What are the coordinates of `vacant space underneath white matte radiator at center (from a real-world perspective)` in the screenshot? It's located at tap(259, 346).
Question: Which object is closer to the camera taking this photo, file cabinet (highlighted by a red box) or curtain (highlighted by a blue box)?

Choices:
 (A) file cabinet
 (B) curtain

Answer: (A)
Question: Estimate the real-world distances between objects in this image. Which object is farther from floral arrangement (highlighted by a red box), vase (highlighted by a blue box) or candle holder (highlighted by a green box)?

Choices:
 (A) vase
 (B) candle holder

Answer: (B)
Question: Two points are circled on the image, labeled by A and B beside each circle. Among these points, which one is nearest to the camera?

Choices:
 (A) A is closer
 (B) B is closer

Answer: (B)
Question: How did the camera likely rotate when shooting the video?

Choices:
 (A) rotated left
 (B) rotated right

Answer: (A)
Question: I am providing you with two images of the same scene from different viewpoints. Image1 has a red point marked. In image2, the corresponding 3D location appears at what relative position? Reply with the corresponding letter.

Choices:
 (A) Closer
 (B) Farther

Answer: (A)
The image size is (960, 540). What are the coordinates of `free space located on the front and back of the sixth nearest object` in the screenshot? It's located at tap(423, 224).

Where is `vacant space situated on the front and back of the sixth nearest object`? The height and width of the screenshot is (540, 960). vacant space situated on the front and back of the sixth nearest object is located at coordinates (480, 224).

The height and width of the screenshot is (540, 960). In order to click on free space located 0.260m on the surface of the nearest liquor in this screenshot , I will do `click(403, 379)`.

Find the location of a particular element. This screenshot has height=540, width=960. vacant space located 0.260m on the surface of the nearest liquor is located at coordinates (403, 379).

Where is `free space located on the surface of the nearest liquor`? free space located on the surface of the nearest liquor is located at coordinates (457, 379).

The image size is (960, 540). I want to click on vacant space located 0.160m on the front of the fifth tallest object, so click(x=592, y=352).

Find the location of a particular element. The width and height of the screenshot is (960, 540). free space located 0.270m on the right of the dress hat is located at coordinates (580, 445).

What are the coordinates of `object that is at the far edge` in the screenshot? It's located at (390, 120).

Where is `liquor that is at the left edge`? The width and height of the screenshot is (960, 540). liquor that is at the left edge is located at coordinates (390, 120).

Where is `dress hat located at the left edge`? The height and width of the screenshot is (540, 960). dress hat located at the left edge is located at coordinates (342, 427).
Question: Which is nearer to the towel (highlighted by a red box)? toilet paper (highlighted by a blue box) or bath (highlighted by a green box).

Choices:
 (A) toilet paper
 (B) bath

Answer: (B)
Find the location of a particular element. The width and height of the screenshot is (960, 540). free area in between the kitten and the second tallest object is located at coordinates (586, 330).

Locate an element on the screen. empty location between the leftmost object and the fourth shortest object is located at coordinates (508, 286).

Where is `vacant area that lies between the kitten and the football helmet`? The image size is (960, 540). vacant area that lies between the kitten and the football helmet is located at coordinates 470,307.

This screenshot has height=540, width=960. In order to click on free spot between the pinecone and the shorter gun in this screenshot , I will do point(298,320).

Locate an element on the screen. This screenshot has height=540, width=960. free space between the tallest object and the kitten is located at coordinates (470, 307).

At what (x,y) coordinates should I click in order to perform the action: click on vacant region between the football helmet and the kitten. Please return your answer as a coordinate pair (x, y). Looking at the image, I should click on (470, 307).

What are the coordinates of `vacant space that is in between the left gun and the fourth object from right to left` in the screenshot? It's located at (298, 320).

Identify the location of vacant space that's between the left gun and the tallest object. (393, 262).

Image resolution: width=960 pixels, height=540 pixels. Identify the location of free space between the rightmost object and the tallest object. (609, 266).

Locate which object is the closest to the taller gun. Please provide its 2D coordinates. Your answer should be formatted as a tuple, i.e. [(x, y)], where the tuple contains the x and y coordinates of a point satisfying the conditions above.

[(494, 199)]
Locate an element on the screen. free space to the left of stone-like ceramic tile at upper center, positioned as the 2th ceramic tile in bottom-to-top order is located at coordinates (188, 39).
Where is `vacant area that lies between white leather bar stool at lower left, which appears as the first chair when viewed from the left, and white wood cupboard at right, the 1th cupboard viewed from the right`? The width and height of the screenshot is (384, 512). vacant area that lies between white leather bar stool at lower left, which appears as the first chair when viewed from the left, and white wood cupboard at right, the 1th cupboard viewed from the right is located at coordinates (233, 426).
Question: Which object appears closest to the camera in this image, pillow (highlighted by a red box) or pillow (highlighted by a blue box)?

* STATED TASK *
Copy out every one of the records above word for word, changing nothing.

* RESPONSE TO THE TASK *
What are the coordinates of `vacant space underneath white matte radiator at center (from a real-world perspective)` in the screenshot? It's located at tap(259, 346).
Question: Which object is closer to the camera taking this photo, file cabinet (highlighted by a red box) or curtain (highlighted by a blue box)?

Choices:
 (A) file cabinet
 (B) curtain

Answer: (A)
Question: Estimate the real-world distances between objects in this image. Which object is farther from floral arrangement (highlighted by a red box), vase (highlighted by a blue box) or candle holder (highlighted by a green box)?

Choices:
 (A) vase
 (B) candle holder

Answer: (B)
Question: Two points are circled on the image, labeled by A and B beside each circle. Among these points, which one is nearest to the camera?

Choices:
 (A) A is closer
 (B) B is closer

Answer: (B)
Question: How did the camera likely rotate when shooting the video?

Choices:
 (A) rotated left
 (B) rotated right

Answer: (A)
Question: I am providing you with two images of the same scene from different viewpoints. Image1 has a red point marked. In image2, the corresponding 3D location appears at what relative position? Reply with the corresponding letter.

Choices:
 (A) Closer
 (B) Farther

Answer: (A)
The image size is (960, 540). What are the coordinates of `free space located on the front and back of the sixth nearest object` in the screenshot? It's located at tap(423, 224).

Where is `vacant space situated on the front and back of the sixth nearest object`? The height and width of the screenshot is (540, 960). vacant space situated on the front and back of the sixth nearest object is located at coordinates (480, 224).

The height and width of the screenshot is (540, 960). In order to click on free space located 0.260m on the surface of the nearest liquor in this screenshot , I will do `click(403, 379)`.

Find the location of a particular element. This screenshot has height=540, width=960. vacant space located 0.260m on the surface of the nearest liquor is located at coordinates (403, 379).

Where is `free space located on the surface of the nearest liquor`? free space located on the surface of the nearest liquor is located at coordinates (457, 379).

The image size is (960, 540). I want to click on vacant space located 0.160m on the front of the fifth tallest object, so click(x=592, y=352).

Find the location of a particular element. The width and height of the screenshot is (960, 540). free space located 0.270m on the right of the dress hat is located at coordinates (580, 445).

What are the coordinates of `object that is at the far edge` in the screenshot? It's located at (390, 120).

Where is `liquor that is at the left edge`? The width and height of the screenshot is (960, 540). liquor that is at the left edge is located at coordinates (390, 120).

Where is `dress hat located at the left edge`? The height and width of the screenshot is (540, 960). dress hat located at the left edge is located at coordinates (342, 427).
Question: Which is nearer to the towel (highlighted by a red box)? toilet paper (highlighted by a blue box) or bath (highlighted by a green box).

Choices:
 (A) toilet paper
 (B) bath

Answer: (B)
Find the location of a particular element. The width and height of the screenshot is (960, 540). free area in between the kitten and the second tallest object is located at coordinates (586, 330).

Locate an element on the screen. empty location between the leftmost object and the fourth shortest object is located at coordinates (508, 286).

Where is `vacant area that lies between the kitten and the football helmet`? The image size is (960, 540). vacant area that lies between the kitten and the football helmet is located at coordinates 470,307.

This screenshot has height=540, width=960. In order to click on free spot between the pinecone and the shorter gun in this screenshot , I will do point(298,320).

Locate an element on the screen. This screenshot has height=540, width=960. free space between the tallest object and the kitten is located at coordinates (470, 307).

At what (x,y) coordinates should I click in order to perform the action: click on vacant region between the football helmet and the kitten. Please return your answer as a coordinate pair (x, y). Looking at the image, I should click on (470, 307).

What are the coordinates of `vacant space that is in between the left gun and the fourth object from right to left` in the screenshot? It's located at (298, 320).

Identify the location of vacant space that's between the left gun and the tallest object. (393, 262).

Image resolution: width=960 pixels, height=540 pixels. Identify the location of free space between the rightmost object and the tallest object. (609, 266).

Locate which object is the closest to the taller gun. Please provide its 2D coordinates. Your answer should be formatted as a tuple, i.e. [(x, y)], where the tuple contains the x and y coordinates of a point satisfying the conditions above.

[(494, 199)]
Locate an element on the screen. free space to the left of stone-like ceramic tile at upper center, positioned as the 2th ceramic tile in bottom-to-top order is located at coordinates (188, 39).
Where is `vacant area that lies between white leather bar stool at lower left, which appears as the first chair when viewed from the left, and white wood cupboard at right, the 1th cupboard viewed from the right`? The width and height of the screenshot is (384, 512). vacant area that lies between white leather bar stool at lower left, which appears as the first chair when viewed from the left, and white wood cupboard at right, the 1th cupboard viewed from the right is located at coordinates (233, 426).
Question: Which object appears closest to the camera in this image, pillow (highlighted by a red box) or pillow (highlighted by a blue box)?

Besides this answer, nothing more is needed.